* _Directions_
Please retype the records below exactly as they appear, leaving out every picture.

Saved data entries
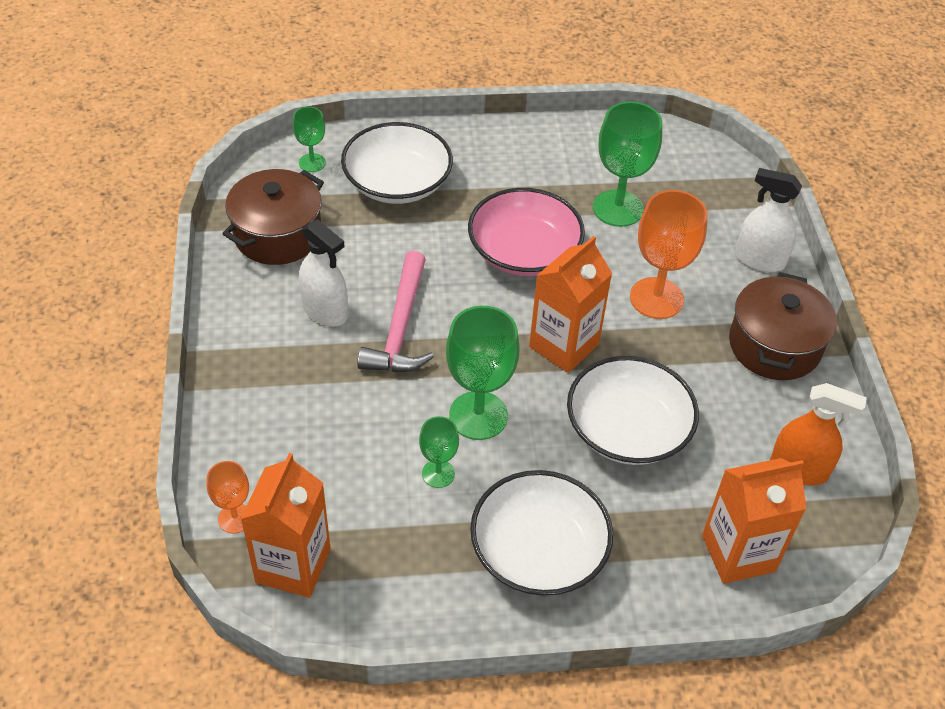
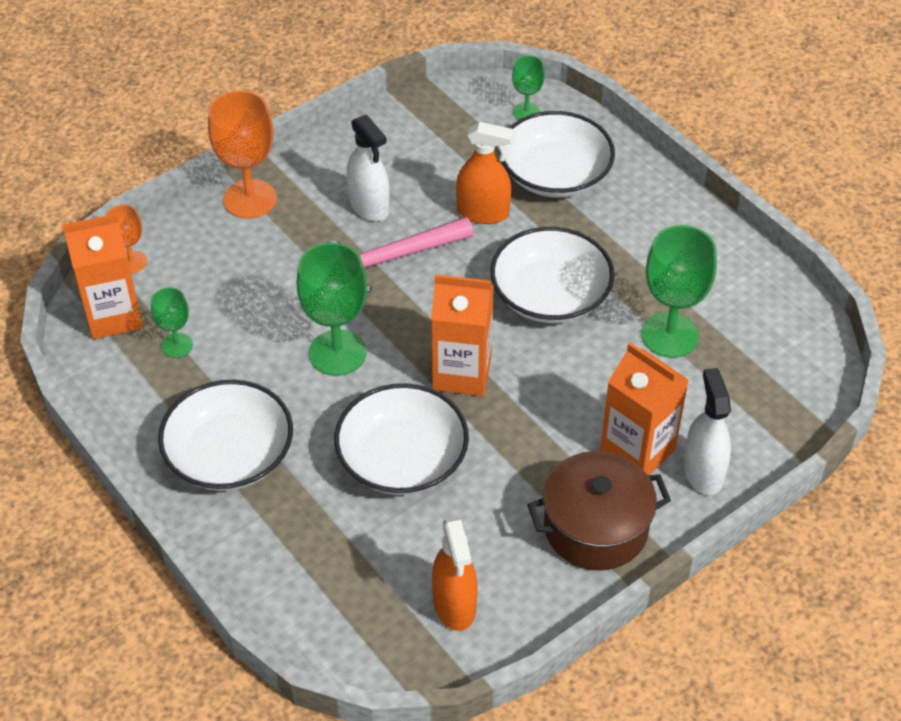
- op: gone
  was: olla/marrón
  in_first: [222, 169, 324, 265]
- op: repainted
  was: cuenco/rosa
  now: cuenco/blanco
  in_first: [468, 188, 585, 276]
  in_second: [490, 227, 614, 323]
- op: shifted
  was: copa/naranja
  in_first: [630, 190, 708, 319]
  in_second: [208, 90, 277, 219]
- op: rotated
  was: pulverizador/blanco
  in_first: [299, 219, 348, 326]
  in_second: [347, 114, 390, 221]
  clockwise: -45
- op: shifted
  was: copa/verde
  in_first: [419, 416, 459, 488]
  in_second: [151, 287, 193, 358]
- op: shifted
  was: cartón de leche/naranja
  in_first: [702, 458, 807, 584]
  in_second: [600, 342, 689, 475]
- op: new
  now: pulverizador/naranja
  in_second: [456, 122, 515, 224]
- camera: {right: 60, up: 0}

* _Expected answer_
- op: gone
  was: olla/marrón
  in_first: [222, 169, 324, 265]
- op: repainted
  was: cuenco/rosa
  now: cuenco/blanco
  in_first: [468, 188, 585, 276]
  in_second: [490, 227, 614, 323]
- op: shifted
  was: copa/naranja
  in_first: [630, 190, 708, 319]
  in_second: [208, 90, 277, 219]
- op: rotated
  was: pulverizador/blanco
  in_first: [299, 219, 348, 326]
  in_second: [347, 114, 390, 221]
  clockwise: -45
- op: shifted
  was: copa/verde
  in_first: [419, 416, 459, 488]
  in_second: [151, 287, 193, 358]
- op: shifted
  was: cartón de leche/naranja
  in_first: [702, 458, 807, 584]
  in_second: [600, 342, 689, 475]
- op: new
  now: pulverizador/naranja
  in_second: [456, 122, 515, 224]
- camera: {right: 60, up: 0}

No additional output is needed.